The task: Copy, word for word, the lines of the entries below between the one with "brown button: 4 -> 5" and the one with "purple jar: 1 -> 4", inclusive, and leave out everything else.

Data records:
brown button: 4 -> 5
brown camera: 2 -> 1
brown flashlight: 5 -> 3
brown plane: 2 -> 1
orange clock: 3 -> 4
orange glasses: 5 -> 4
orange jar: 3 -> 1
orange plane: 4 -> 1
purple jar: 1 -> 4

...

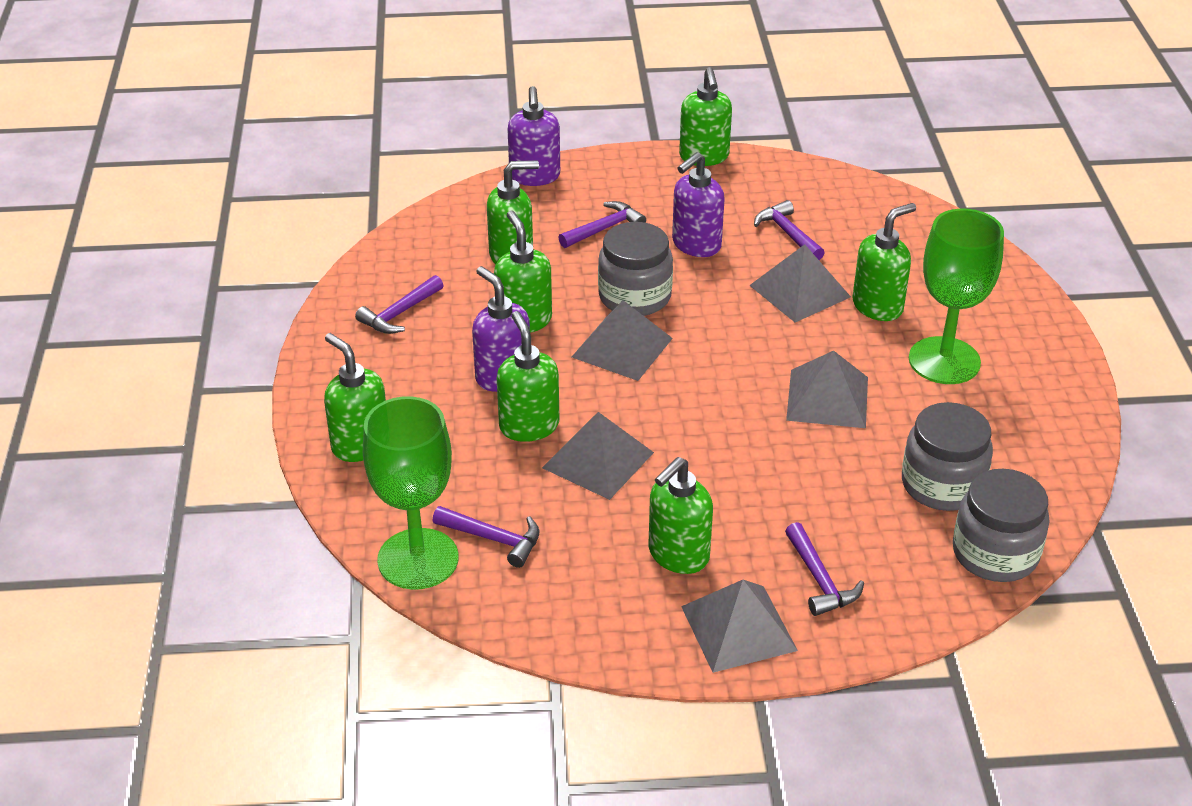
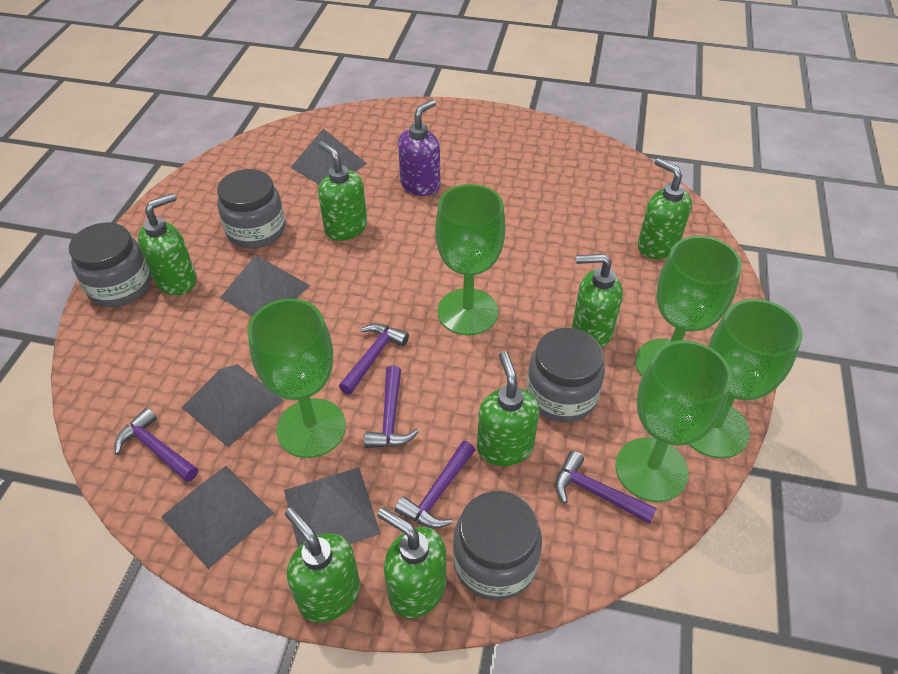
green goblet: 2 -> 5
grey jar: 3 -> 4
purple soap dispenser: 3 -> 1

Output:
brown button: 4 -> 5
brown camera: 2 -> 1
brown flashlight: 5 -> 3
brown plane: 2 -> 1
orange clock: 3 -> 4
orange glasses: 5 -> 4
orange jar: 3 -> 1
orange plane: 4 -> 1
purple jar: 1 -> 4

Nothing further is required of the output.